(Extracted records)
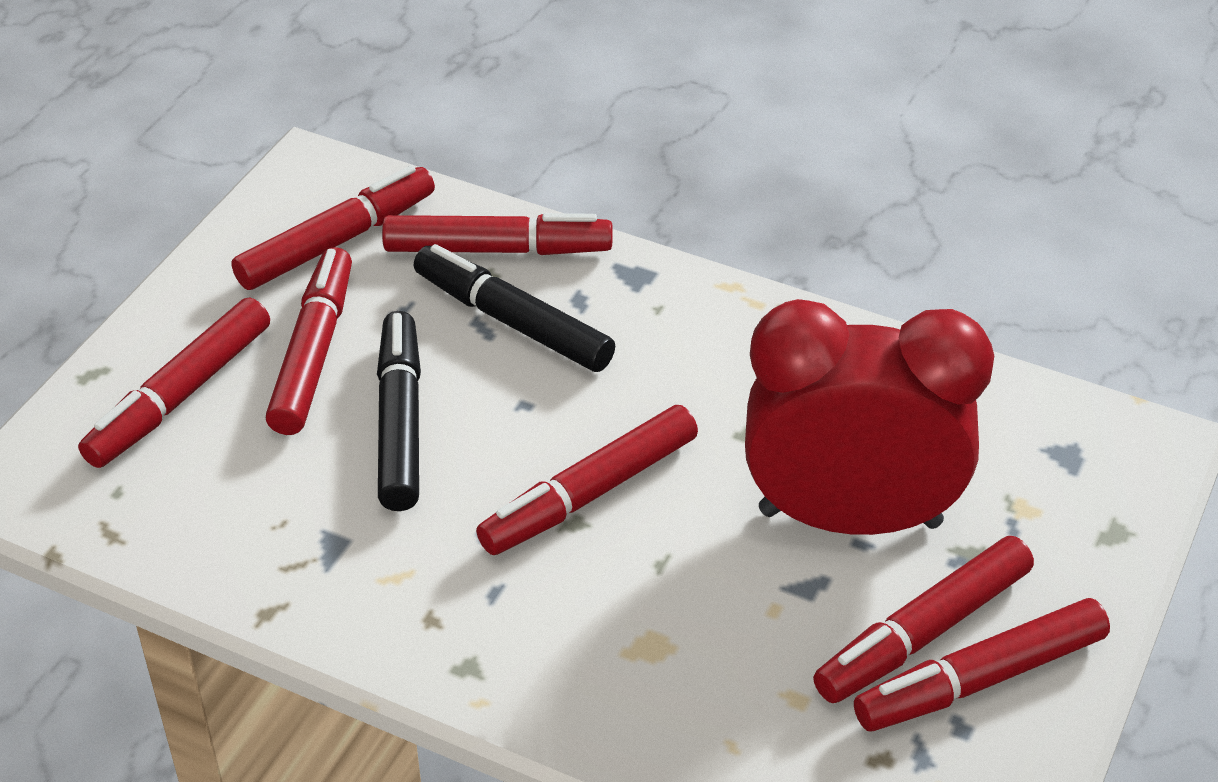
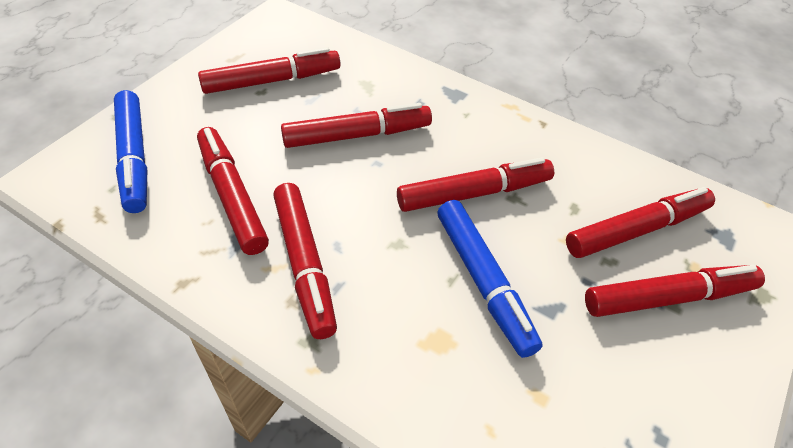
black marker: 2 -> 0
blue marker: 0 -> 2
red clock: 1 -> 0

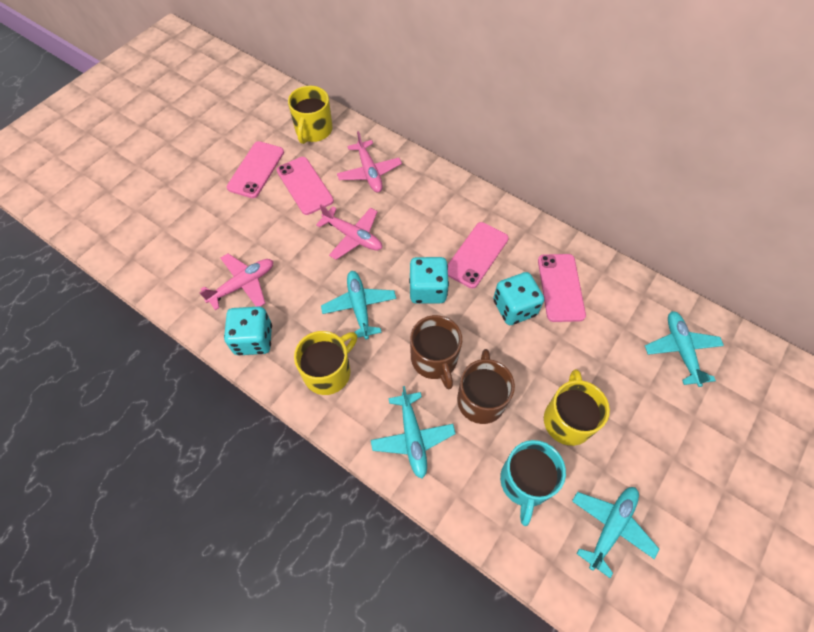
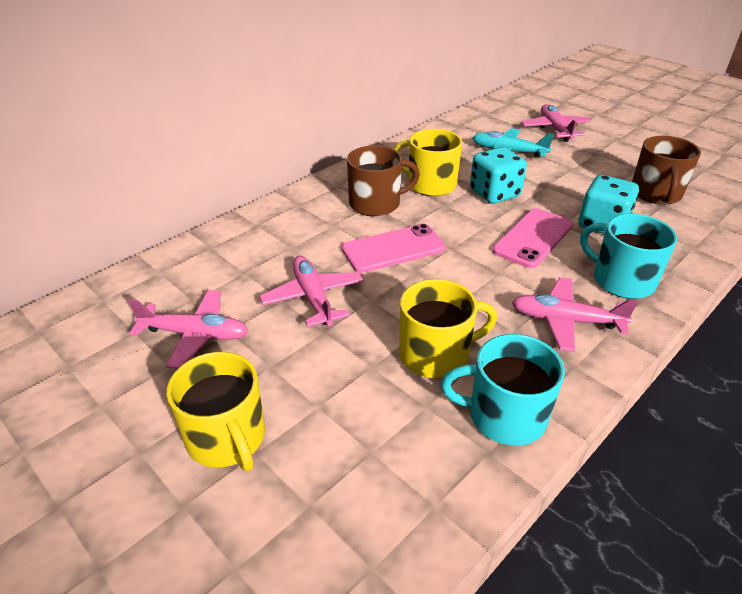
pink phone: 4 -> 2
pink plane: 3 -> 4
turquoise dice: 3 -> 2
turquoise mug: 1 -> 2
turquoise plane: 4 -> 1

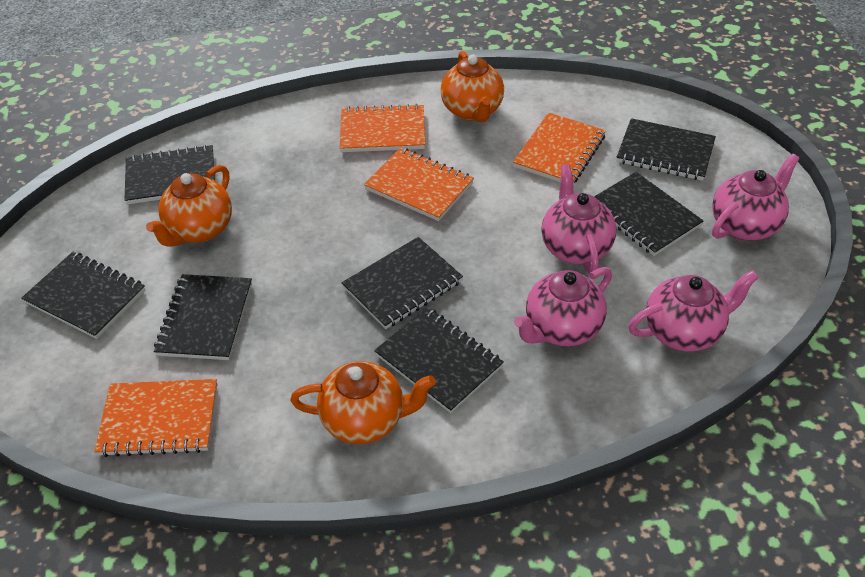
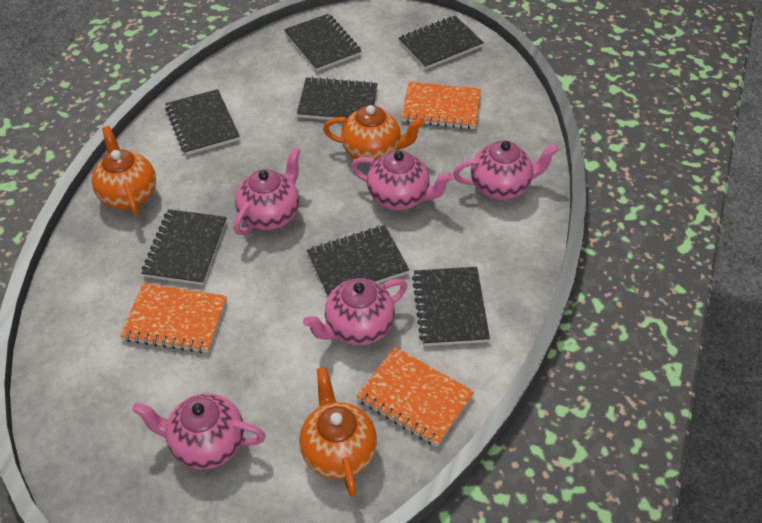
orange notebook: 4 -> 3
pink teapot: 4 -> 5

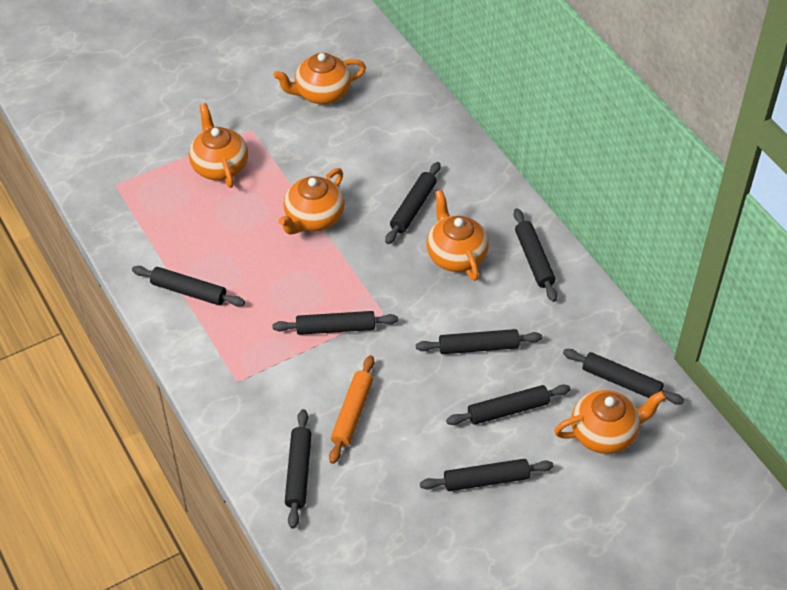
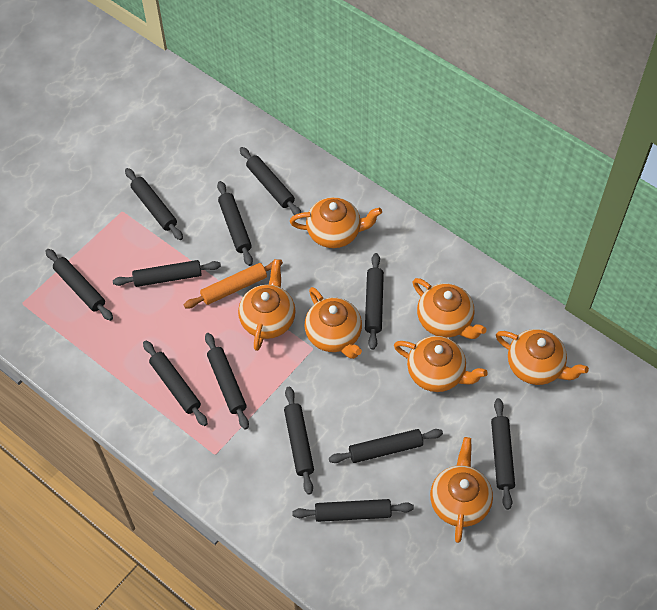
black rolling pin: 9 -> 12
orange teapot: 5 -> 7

==

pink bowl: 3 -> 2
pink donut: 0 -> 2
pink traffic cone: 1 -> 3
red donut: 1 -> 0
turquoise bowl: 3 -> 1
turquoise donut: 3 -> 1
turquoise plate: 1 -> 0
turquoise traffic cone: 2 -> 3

### [Exercise directions]
Reproduce the records above exactly, but only from the line with "orange notebook: 4 -> 3" up to and including the line with "orange teapot: 5 -> 7". Leave the pictures out.

### [Written reply]
orange notebook: 4 -> 3
pink teapot: 4 -> 5

black rolling pin: 9 -> 12
orange teapot: 5 -> 7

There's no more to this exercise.